Records from a collection

[Start of Attachment]

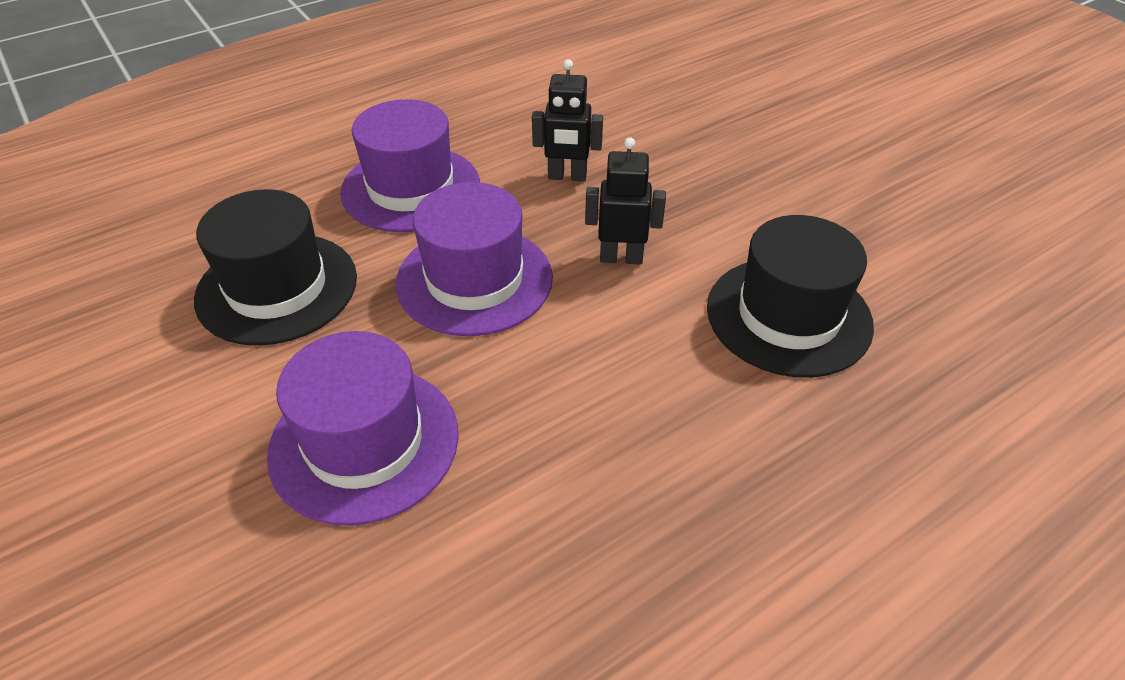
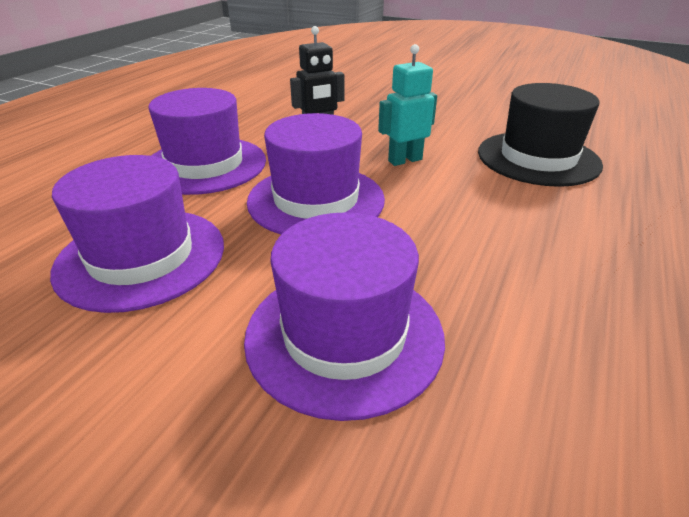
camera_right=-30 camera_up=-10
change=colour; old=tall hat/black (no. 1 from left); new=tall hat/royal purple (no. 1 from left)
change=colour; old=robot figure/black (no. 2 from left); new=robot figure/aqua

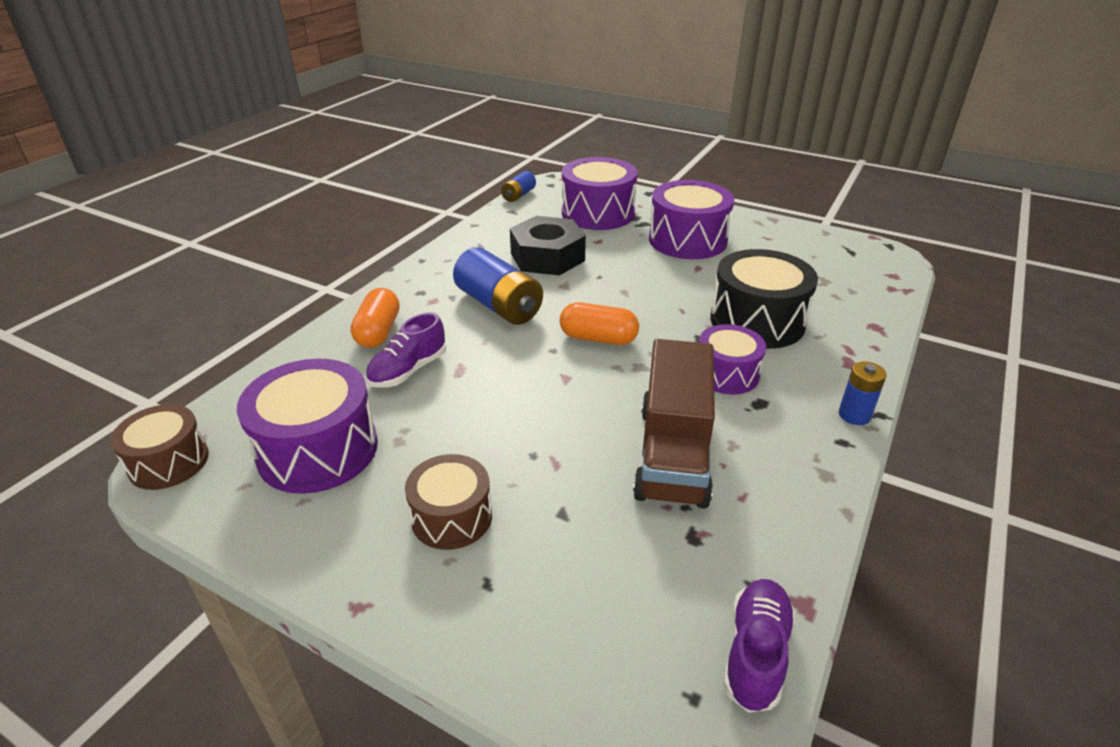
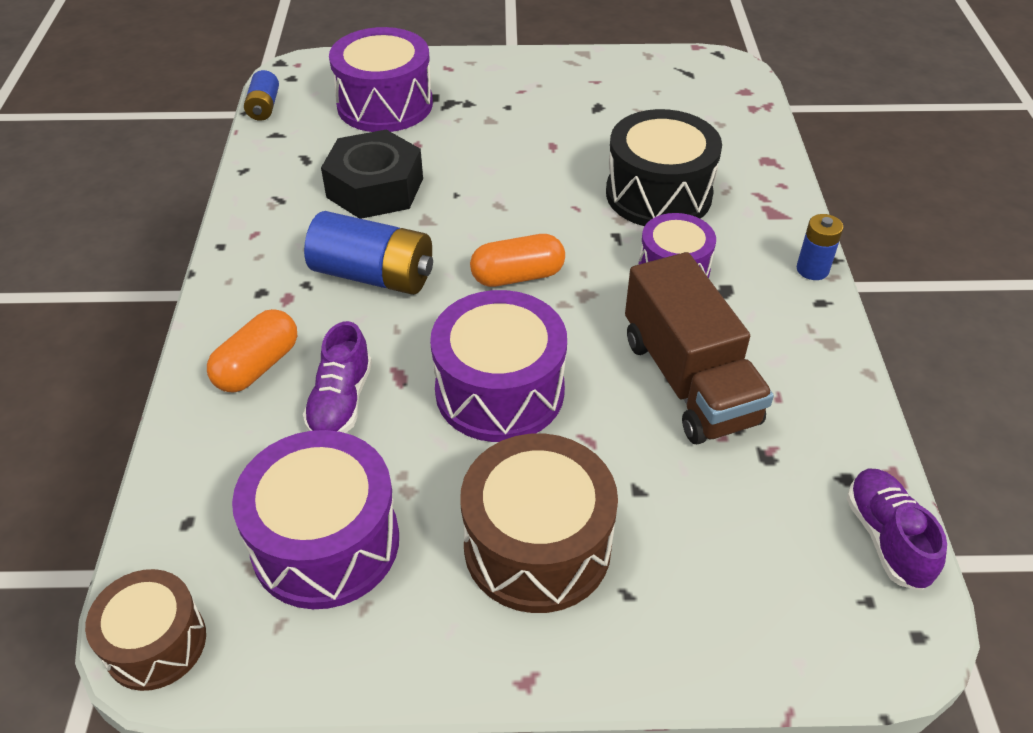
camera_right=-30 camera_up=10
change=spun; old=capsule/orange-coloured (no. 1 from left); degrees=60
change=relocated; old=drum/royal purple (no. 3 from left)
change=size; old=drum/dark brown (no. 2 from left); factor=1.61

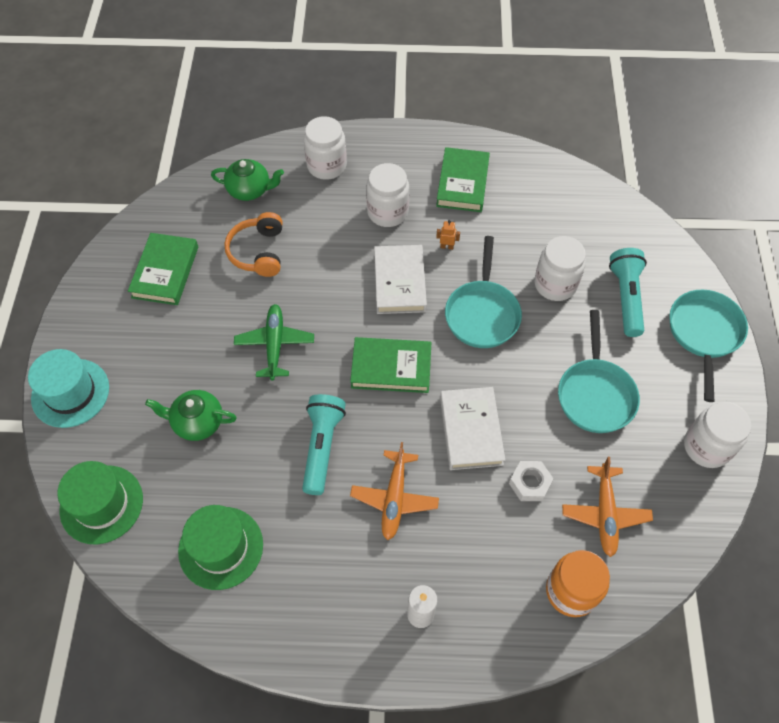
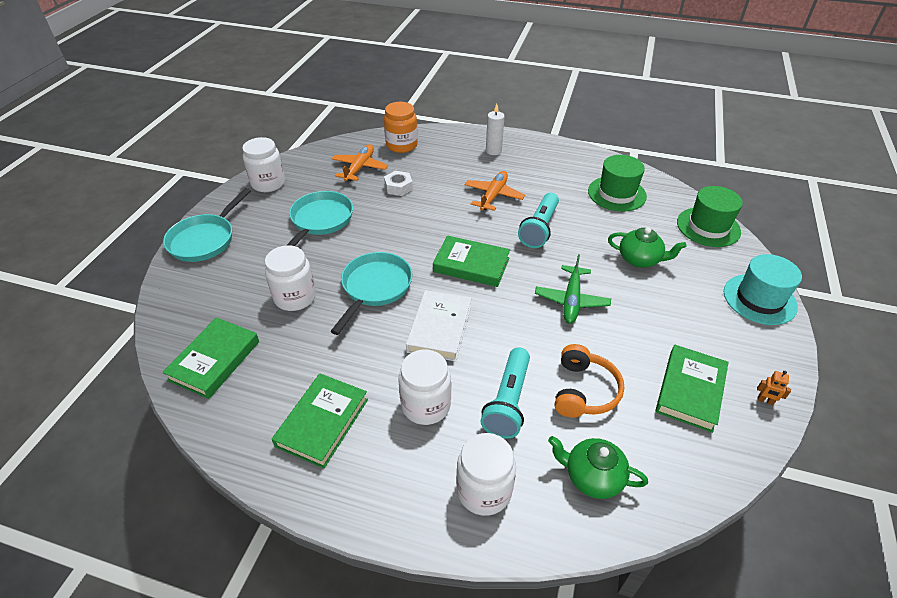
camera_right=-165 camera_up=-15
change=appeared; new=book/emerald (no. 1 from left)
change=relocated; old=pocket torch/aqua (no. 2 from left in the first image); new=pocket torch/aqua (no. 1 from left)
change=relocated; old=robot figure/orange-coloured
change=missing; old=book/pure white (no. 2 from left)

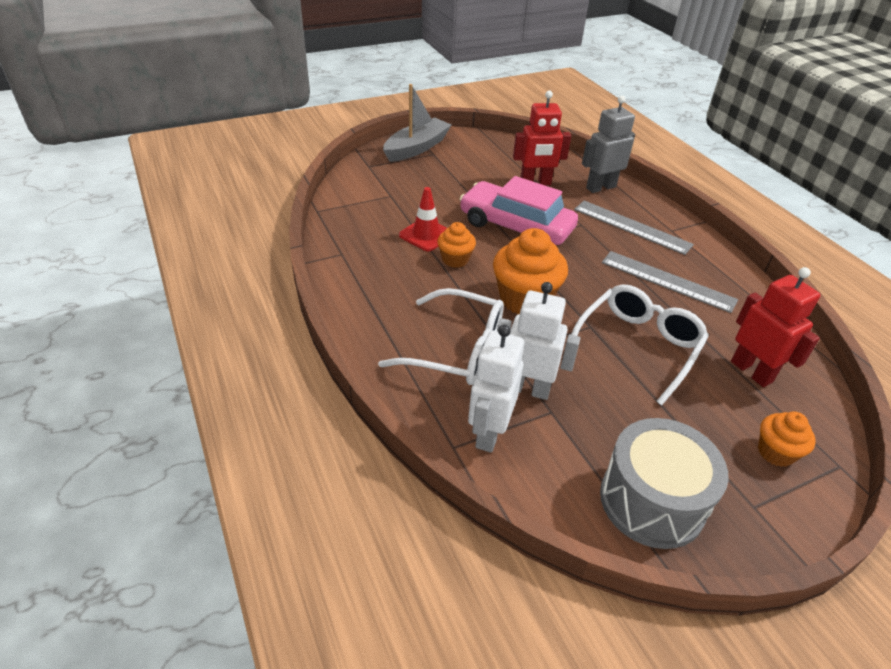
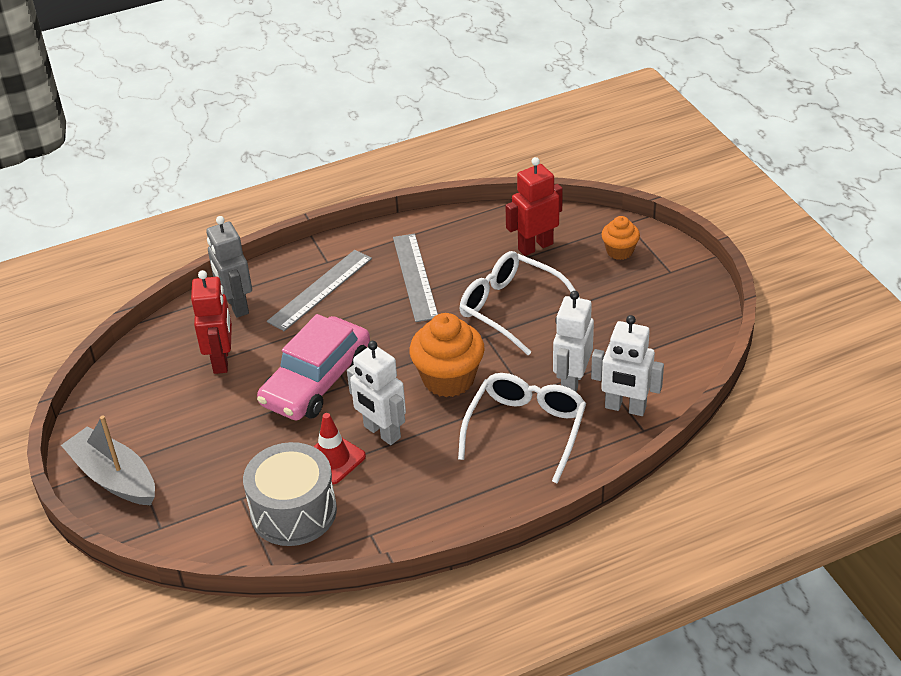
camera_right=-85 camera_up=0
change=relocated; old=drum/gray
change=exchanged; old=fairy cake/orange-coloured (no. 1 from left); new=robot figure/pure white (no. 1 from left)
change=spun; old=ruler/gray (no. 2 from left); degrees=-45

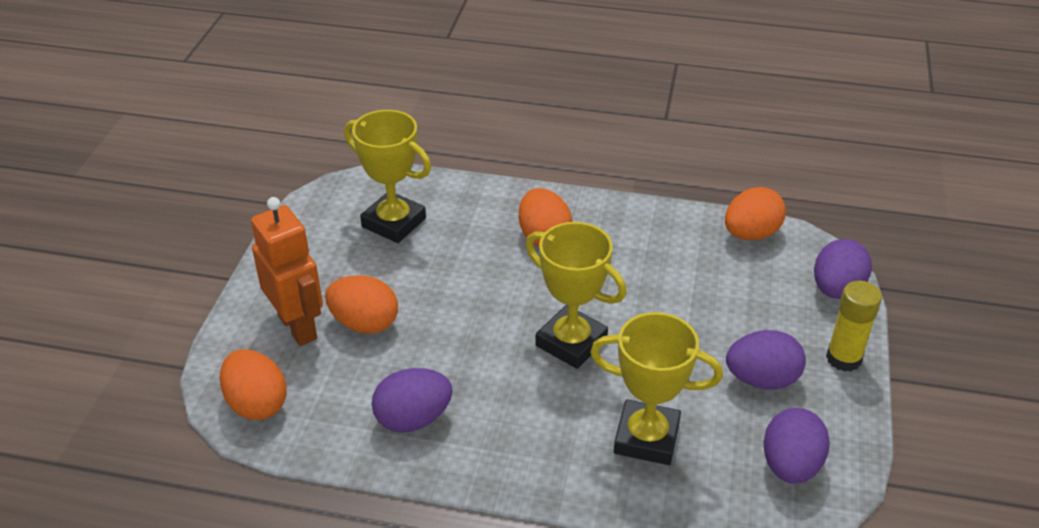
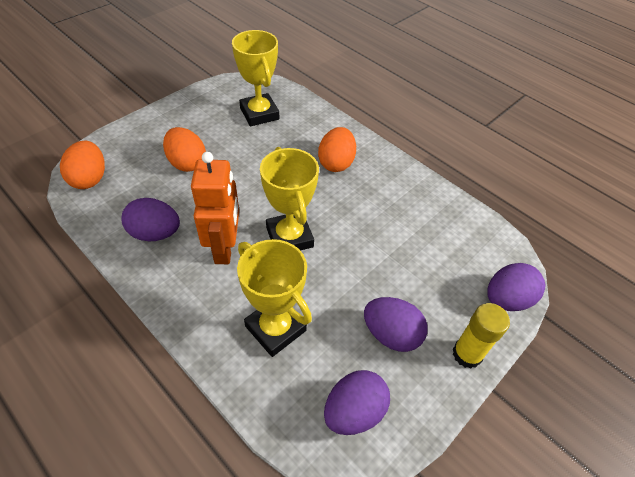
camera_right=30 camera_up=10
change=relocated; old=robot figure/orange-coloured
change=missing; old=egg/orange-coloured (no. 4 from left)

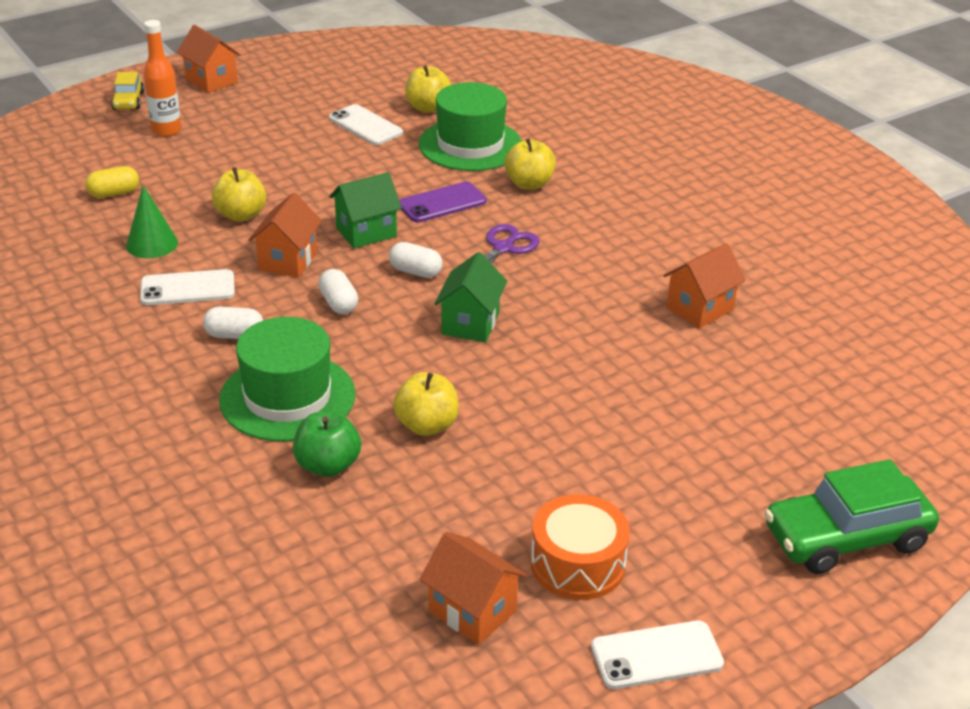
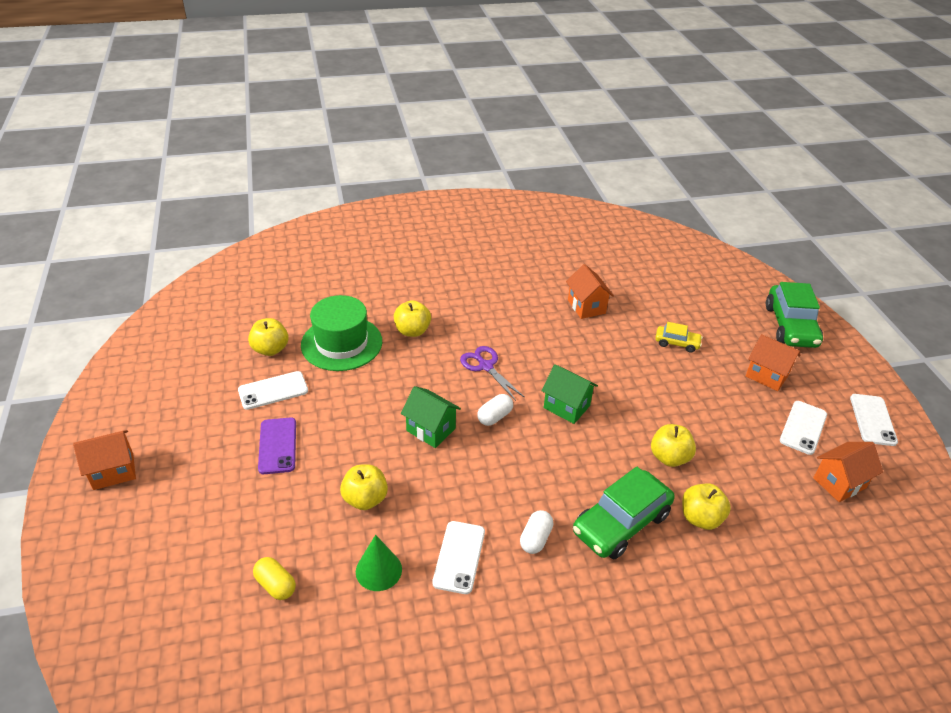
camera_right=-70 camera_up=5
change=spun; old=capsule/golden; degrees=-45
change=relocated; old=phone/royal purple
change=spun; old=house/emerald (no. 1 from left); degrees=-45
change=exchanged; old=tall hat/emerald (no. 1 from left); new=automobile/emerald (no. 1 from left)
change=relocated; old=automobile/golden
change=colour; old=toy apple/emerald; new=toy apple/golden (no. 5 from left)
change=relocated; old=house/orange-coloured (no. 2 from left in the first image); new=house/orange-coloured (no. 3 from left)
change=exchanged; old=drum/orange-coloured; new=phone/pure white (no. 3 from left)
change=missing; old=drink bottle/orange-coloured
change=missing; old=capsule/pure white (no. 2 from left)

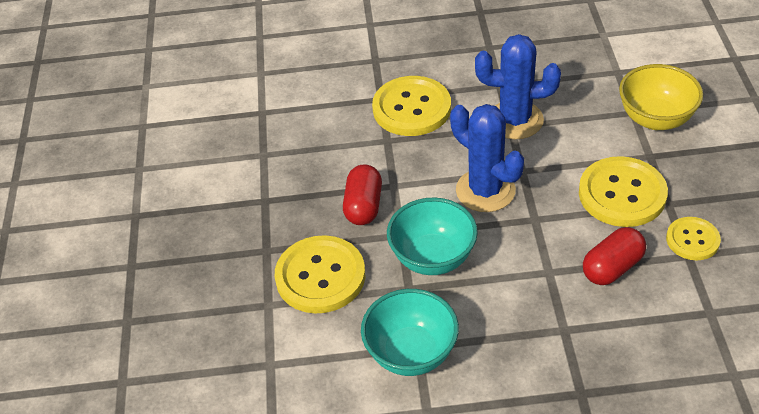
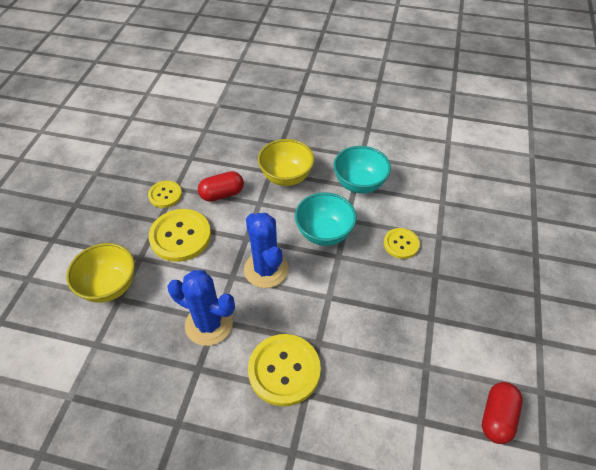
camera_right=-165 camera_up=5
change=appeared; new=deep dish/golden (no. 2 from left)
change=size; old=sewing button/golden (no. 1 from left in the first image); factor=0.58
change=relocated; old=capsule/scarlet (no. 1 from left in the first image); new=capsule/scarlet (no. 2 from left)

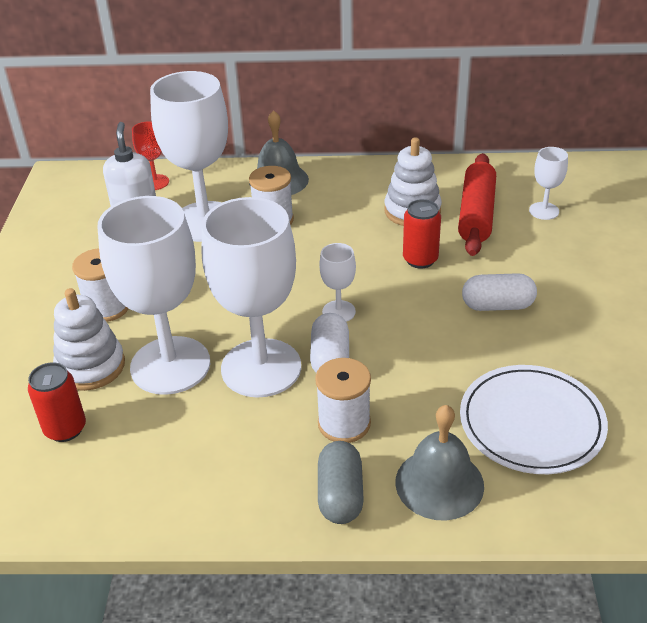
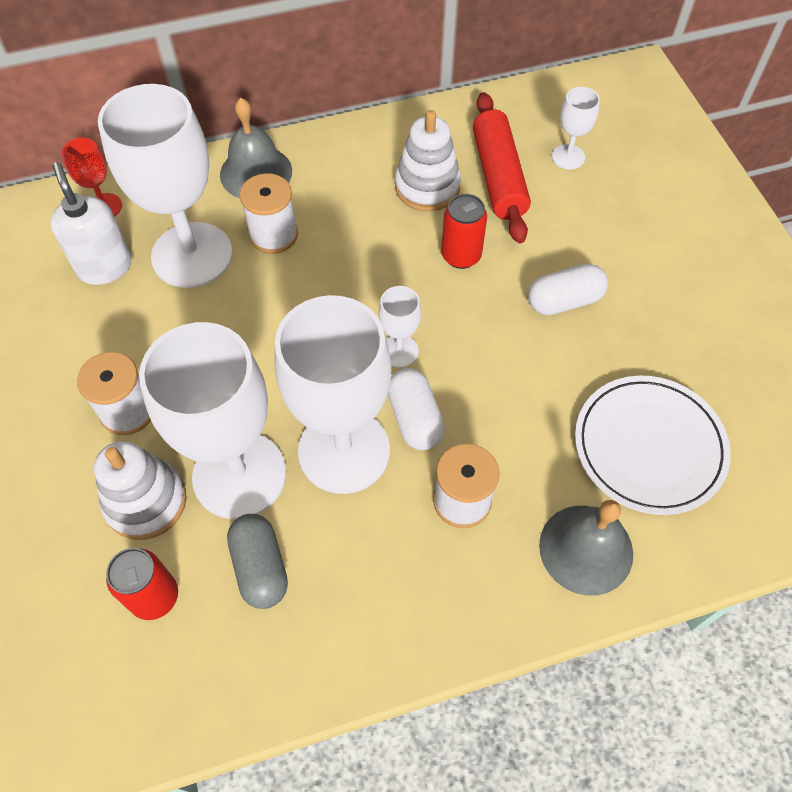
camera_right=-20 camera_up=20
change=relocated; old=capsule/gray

[End of Attachment]

Up to and including the line containing "change=colour; old=tall hat/black", repeat every line from the start of the data, but none of the pictures.

camera_right=-30 camera_up=-10
change=colour; old=tall hat/black (no. 1 from left); new=tall hat/royal purple (no. 1 from left)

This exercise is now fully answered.